- Exercise prompt: Skip the images; return every entry exactly.
Given data START
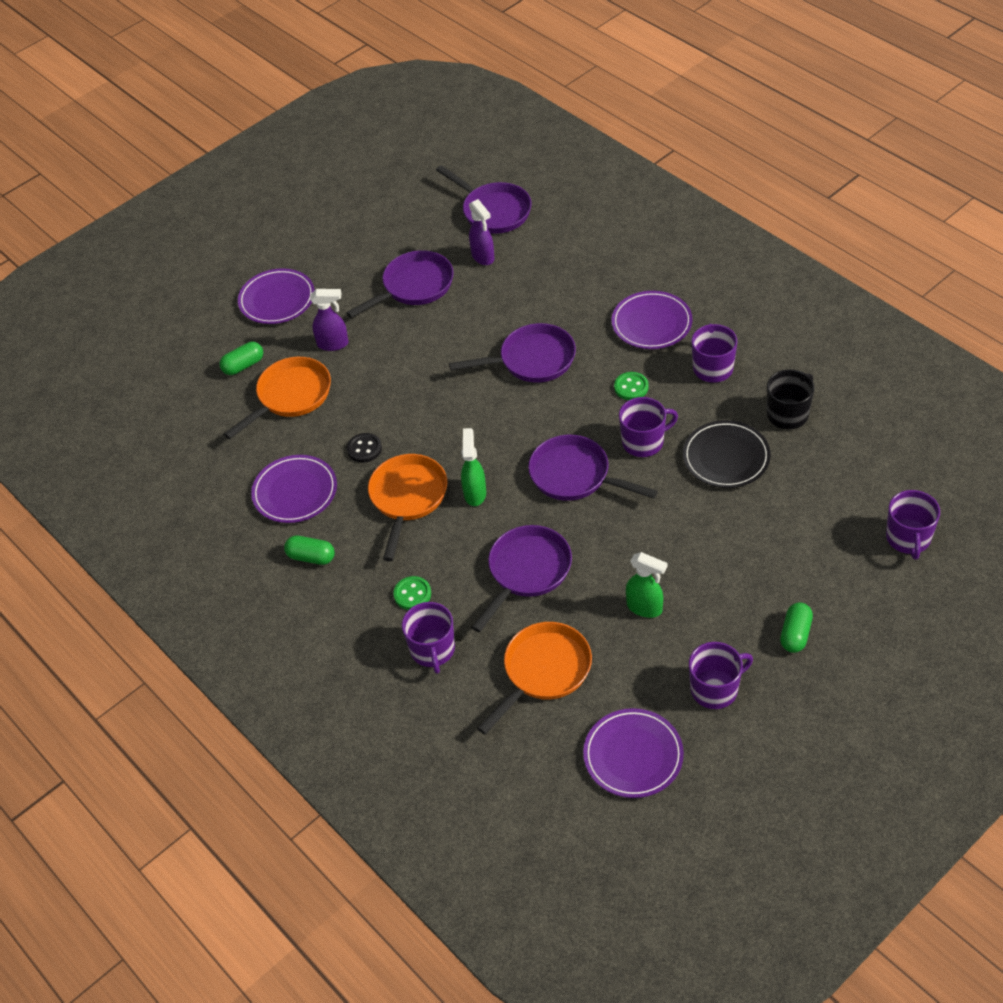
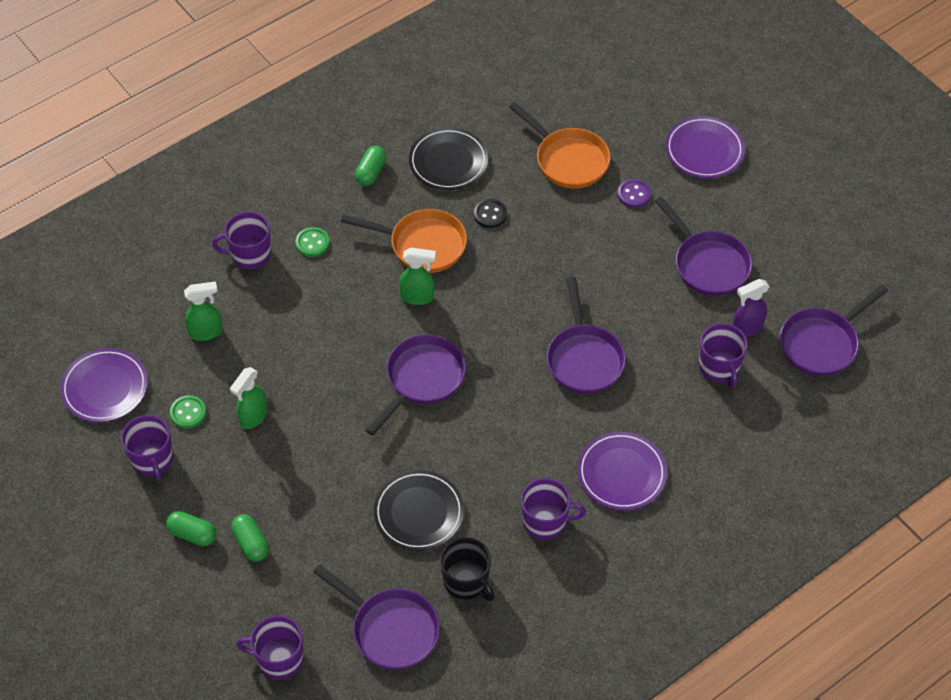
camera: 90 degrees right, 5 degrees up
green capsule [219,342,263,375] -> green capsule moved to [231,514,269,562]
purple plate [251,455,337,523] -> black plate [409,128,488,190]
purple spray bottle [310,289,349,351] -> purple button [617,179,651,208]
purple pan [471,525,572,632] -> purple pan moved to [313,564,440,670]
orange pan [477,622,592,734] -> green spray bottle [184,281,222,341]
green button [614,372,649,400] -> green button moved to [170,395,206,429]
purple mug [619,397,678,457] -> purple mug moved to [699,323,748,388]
Given data END
- Solution:
camera: 90 degrees right, 5 degrees up
green capsule [219,342,263,375] -> green capsule moved to [231,514,269,562]
purple plate [251,455,337,523] -> black plate [409,128,488,190]
purple spray bottle [310,289,349,351] -> purple button [617,179,651,208]
purple pan [471,525,572,632] -> purple pan moved to [313,564,440,670]
orange pan [477,622,592,734] -> green spray bottle [184,281,222,341]
green button [614,372,649,400] -> green button moved to [170,395,206,429]
purple mug [619,397,678,457] -> purple mug moved to [699,323,748,388]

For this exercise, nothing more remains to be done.